*What the exercise asks*. Of the lines below, reproduce exactly those from the line containing "turquoise padlock: 3 -> 4" to the end, including both the first and the last.

Before-and-after object listings:
+ + + +
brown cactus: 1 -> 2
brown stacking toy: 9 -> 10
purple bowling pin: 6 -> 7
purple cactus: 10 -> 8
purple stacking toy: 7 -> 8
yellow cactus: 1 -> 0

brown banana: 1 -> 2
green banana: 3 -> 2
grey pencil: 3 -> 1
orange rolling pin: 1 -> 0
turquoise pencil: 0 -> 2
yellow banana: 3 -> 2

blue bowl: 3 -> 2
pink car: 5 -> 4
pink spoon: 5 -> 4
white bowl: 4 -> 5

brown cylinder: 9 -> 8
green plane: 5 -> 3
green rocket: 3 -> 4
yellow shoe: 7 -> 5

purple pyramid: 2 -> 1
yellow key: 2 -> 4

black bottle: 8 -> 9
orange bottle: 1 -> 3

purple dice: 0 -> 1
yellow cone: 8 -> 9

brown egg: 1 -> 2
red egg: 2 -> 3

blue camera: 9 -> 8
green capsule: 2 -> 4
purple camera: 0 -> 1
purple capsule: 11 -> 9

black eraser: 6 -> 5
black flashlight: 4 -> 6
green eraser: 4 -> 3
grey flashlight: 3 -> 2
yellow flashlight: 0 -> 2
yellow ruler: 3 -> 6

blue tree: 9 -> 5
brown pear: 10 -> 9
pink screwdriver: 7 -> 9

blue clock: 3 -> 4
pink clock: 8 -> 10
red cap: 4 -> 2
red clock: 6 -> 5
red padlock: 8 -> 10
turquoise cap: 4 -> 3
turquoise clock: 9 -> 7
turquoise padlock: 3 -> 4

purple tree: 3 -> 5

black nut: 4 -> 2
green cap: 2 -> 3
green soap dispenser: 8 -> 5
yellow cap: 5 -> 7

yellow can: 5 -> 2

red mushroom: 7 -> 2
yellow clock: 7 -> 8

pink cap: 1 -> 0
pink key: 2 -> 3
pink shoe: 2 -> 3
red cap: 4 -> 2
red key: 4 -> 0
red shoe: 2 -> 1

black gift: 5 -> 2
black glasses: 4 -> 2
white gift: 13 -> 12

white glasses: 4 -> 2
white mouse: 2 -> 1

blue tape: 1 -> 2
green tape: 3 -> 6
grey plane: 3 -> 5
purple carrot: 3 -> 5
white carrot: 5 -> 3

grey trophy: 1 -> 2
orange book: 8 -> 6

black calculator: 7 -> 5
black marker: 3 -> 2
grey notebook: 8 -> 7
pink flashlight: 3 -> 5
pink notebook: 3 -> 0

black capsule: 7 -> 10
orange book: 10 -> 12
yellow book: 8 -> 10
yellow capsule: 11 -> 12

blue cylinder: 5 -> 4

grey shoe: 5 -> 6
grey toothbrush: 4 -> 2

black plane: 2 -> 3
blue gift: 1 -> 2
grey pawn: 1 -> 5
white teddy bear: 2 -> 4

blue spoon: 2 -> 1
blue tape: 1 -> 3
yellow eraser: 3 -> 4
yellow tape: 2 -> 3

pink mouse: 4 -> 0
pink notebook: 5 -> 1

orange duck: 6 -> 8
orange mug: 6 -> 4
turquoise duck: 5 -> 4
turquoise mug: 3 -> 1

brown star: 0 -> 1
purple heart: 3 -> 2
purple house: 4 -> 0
+ + + +
*Result of the exercise*.
turquoise padlock: 3 -> 4

purple tree: 3 -> 5

black nut: 4 -> 2
green cap: 2 -> 3
green soap dispenser: 8 -> 5
yellow cap: 5 -> 7

yellow can: 5 -> 2

red mushroom: 7 -> 2
yellow clock: 7 -> 8

pink cap: 1 -> 0
pink key: 2 -> 3
pink shoe: 2 -> 3
red cap: 4 -> 2
red key: 4 -> 0
red shoe: 2 -> 1

black gift: 5 -> 2
black glasses: 4 -> 2
white gift: 13 -> 12

white glasses: 4 -> 2
white mouse: 2 -> 1

blue tape: 1 -> 2
green tape: 3 -> 6
grey plane: 3 -> 5
purple carrot: 3 -> 5
white carrot: 5 -> 3

grey trophy: 1 -> 2
orange book: 8 -> 6

black calculator: 7 -> 5
black marker: 3 -> 2
grey notebook: 8 -> 7
pink flashlight: 3 -> 5
pink notebook: 3 -> 0

black capsule: 7 -> 10
orange book: 10 -> 12
yellow book: 8 -> 10
yellow capsule: 11 -> 12

blue cylinder: 5 -> 4

grey shoe: 5 -> 6
grey toothbrush: 4 -> 2

black plane: 2 -> 3
blue gift: 1 -> 2
grey pawn: 1 -> 5
white teddy bear: 2 -> 4

blue spoon: 2 -> 1
blue tape: 1 -> 3
yellow eraser: 3 -> 4
yellow tape: 2 -> 3

pink mouse: 4 -> 0
pink notebook: 5 -> 1

orange duck: 6 -> 8
orange mug: 6 -> 4
turquoise duck: 5 -> 4
turquoise mug: 3 -> 1

brown star: 0 -> 1
purple heart: 3 -> 2
purple house: 4 -> 0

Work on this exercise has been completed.